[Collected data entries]
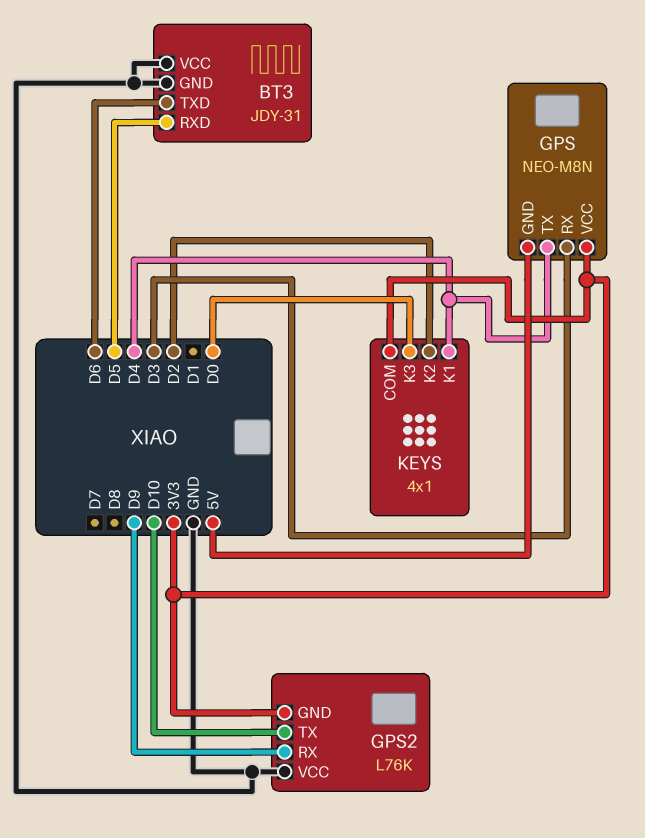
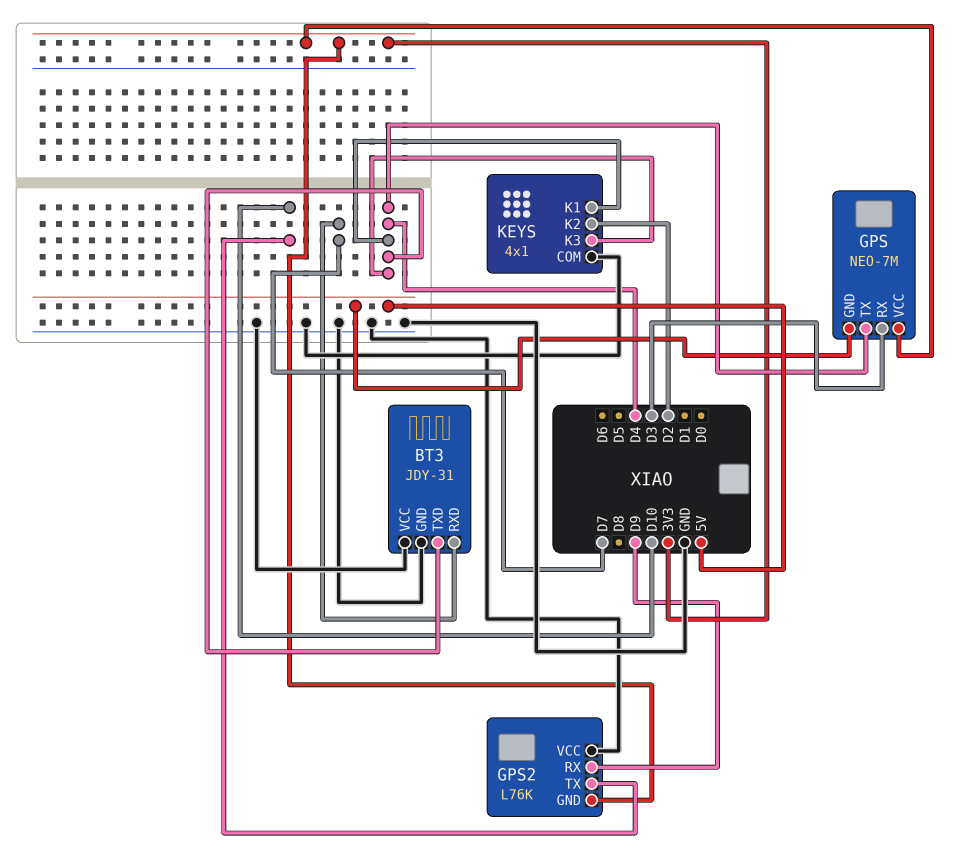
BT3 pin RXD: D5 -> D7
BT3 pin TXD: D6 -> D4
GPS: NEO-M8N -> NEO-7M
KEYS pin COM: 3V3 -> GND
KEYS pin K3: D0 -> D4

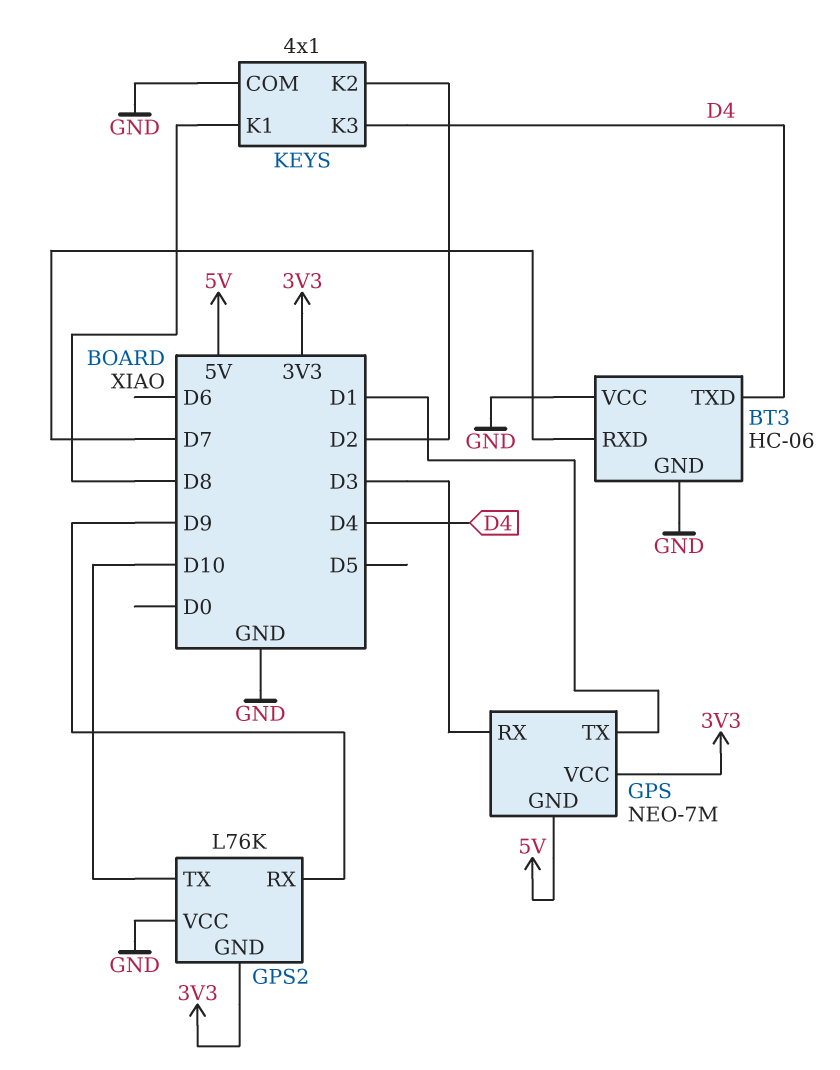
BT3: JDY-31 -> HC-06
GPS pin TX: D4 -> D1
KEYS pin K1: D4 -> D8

DIRECTIONS FOR THIS TASK - Reproduce the lines of the data that run from the one containing "KEYS pin COM: 3V3 -> GND" to the final line, both included, exactly as they appear and without the pictures.

ANSWER SPACE -
KEYS pin COM: 3V3 -> GND
KEYS pin K3: D0 -> D4

BT3: JDY-31 -> HC-06
GPS pin TX: D4 -> D1
KEYS pin K1: D4 -> D8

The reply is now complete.